Scene comparison data
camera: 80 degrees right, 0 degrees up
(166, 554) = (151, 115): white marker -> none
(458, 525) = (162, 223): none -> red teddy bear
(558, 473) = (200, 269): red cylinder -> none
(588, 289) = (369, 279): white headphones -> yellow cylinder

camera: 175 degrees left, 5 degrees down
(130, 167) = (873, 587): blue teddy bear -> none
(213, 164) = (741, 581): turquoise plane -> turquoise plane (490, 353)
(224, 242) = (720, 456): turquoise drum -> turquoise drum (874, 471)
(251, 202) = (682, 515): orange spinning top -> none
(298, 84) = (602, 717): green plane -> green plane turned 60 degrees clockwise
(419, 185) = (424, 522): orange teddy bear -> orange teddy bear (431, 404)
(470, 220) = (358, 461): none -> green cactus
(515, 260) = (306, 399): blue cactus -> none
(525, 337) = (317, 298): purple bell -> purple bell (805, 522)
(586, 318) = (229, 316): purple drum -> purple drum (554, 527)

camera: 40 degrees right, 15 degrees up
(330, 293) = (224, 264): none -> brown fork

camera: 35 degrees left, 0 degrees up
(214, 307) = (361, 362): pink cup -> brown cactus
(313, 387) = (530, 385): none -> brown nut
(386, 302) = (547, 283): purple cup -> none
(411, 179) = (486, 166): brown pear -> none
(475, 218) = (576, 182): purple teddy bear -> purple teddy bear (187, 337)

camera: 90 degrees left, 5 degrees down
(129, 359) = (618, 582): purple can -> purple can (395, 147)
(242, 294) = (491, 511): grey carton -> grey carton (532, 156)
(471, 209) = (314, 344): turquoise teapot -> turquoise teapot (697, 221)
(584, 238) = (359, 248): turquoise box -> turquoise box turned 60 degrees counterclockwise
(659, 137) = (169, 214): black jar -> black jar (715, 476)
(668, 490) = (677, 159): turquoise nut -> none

▸ TASK BRIEF: After locating the line with "camera: 90 degrees left, 5 degrees down", output that line and every later one exactly, through the end of the entries above.

▸ EXERCISE SOLUTION:
camera: 90 degrees left, 5 degrees down
(129, 359) = (618, 582): purple can -> purple can (395, 147)
(242, 294) = (491, 511): grey carton -> grey carton (532, 156)
(471, 209) = (314, 344): turquoise teapot -> turquoise teapot (697, 221)
(584, 238) = (359, 248): turquoise box -> turquoise box turned 60 degrees counterclockwise
(659, 137) = (169, 214): black jar -> black jar (715, 476)
(668, 490) = (677, 159): turquoise nut -> none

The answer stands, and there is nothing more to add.